Task details:
Among the entries that follow, some lines contain the word "purple". Show all of them.

Input:
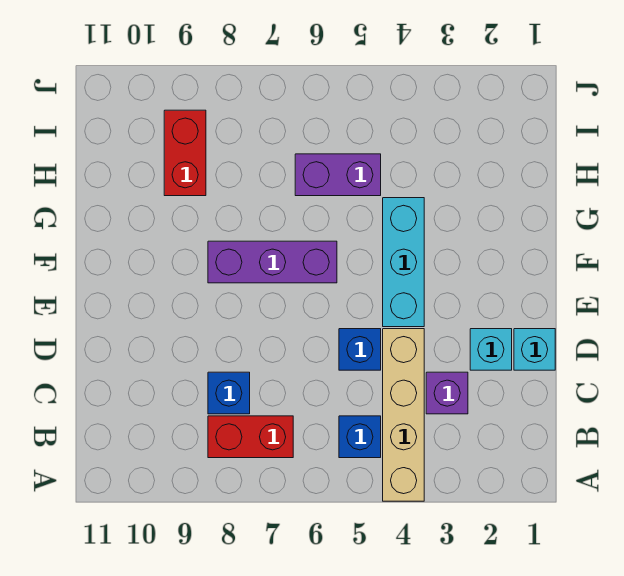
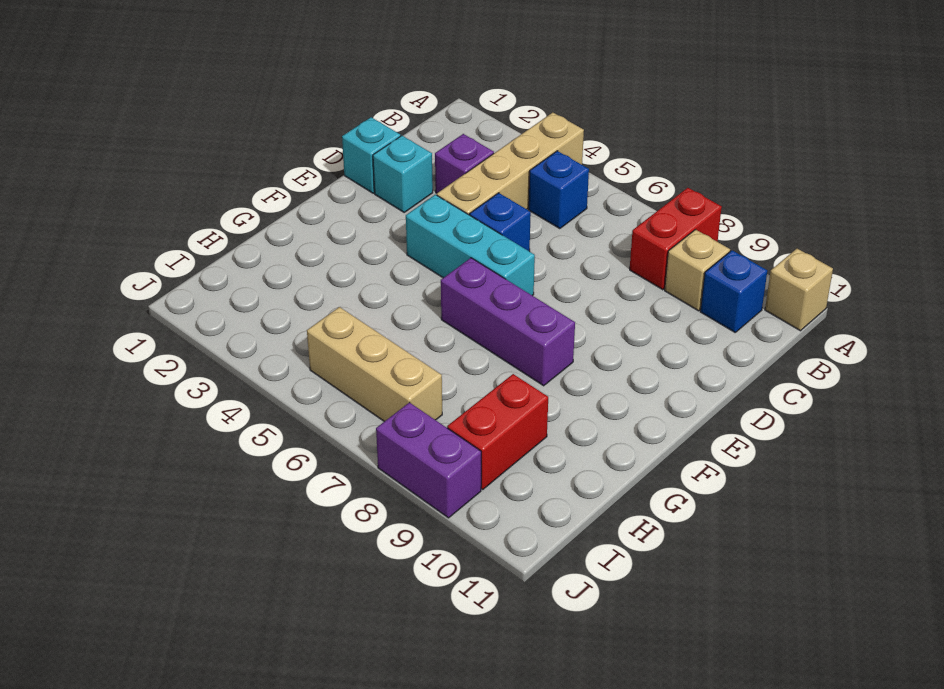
none -> tan 1x1 brick [765,249,833,331]
red 1x2 brick [208,416,293,458] -> red 1x2 brick turned to [630,188,722,290]
none -> tan 1x1 brick [665,230,730,311]
blue 1x1 brick [208,372,250,414] -> blue 1x1 brick moved to [701,250,767,332]
cyan 1x3 brick [383,198,424,327] -> cyan 1x3 brick turned to [406,195,535,296]
purple 1x2 brick [295,154,381,196] -> purple 1x2 brick moved to [376,402,481,518]
none -> tan 1x3 brick [307,307,442,422]

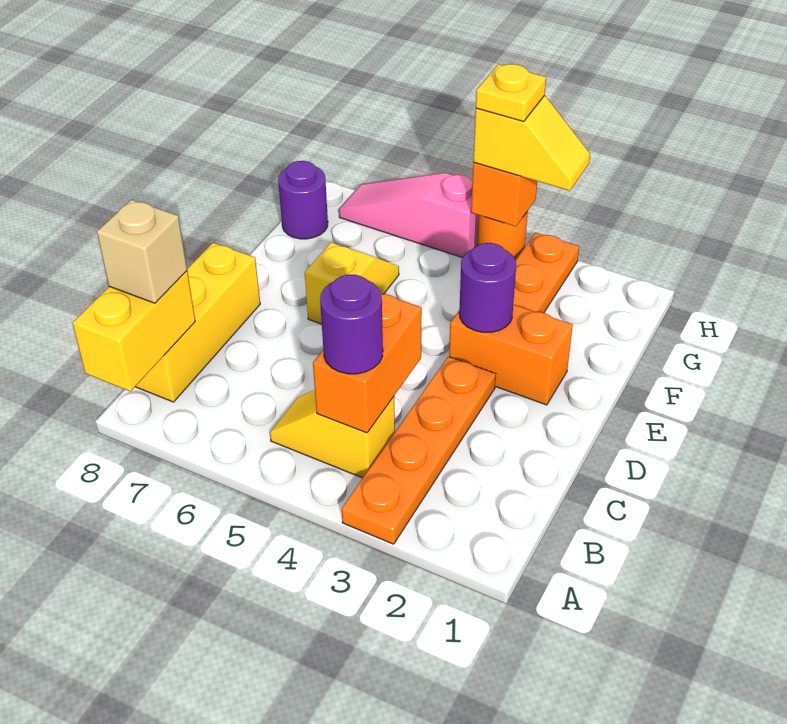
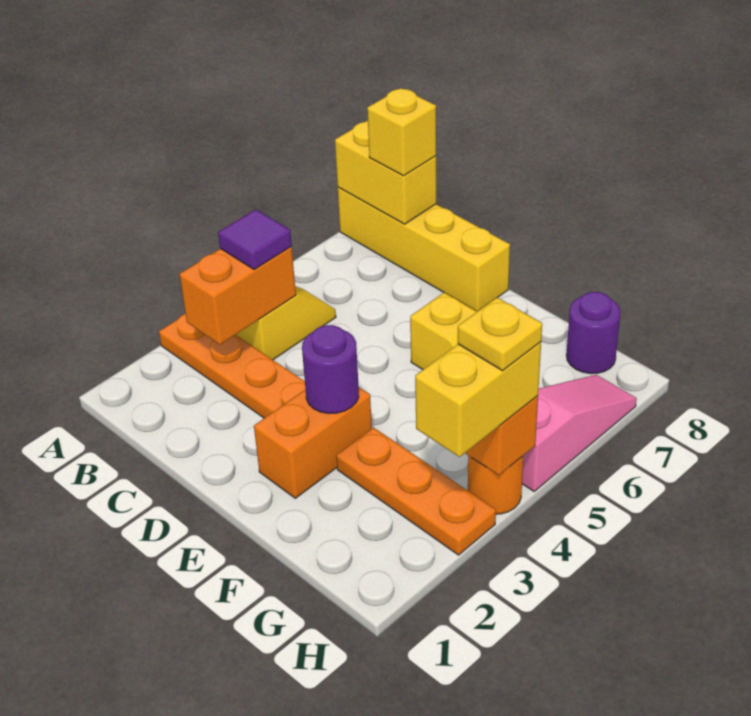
orange 1x2 brick [313,294,422,433] -> orange 1x2 brick turned to [180,247,296,345]
purple 1x1 round brick [320,275,383,374] -> purple 1x1 tile [218,209,292,270]
yellow 1x3 brick [135,243,260,402] -> yellow 1x4 brick [338,187,510,311]
tan 1x1 brick [97,200,187,303] -> yellow 1x1 brick [367,88,436,176]
yellow 1x2 slope [473,96,590,191] -> yellow 1x2 brick [415,342,541,457]

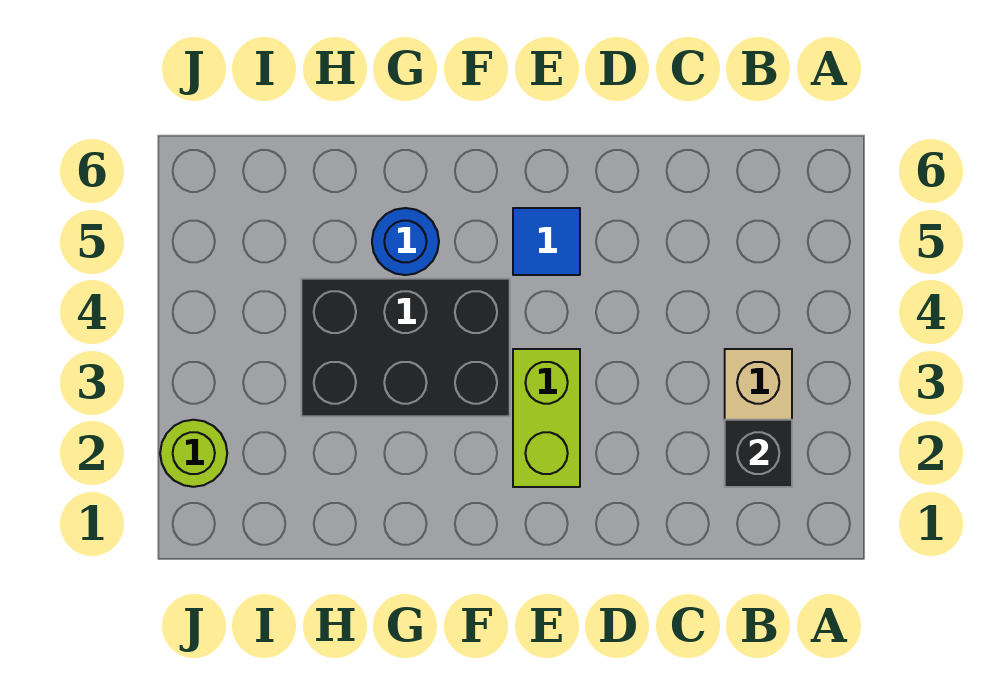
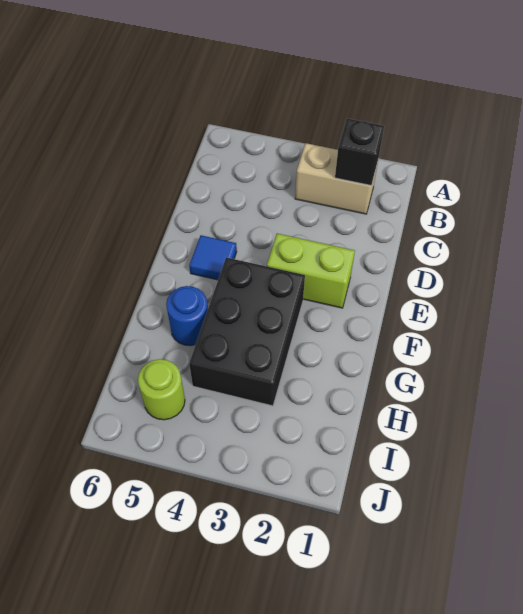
lime 1x1 round brick [160,420,227,487] -> lime 1x1 round brick moved to [138,359,185,420]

Solution below:
purple 1x2 brick [295,154,381,196] -> purple 1x2 brick moved to [376,402,481,518]
purple 1x1 round brick [320,275,383,374] -> purple 1x1 tile [218,209,292,270]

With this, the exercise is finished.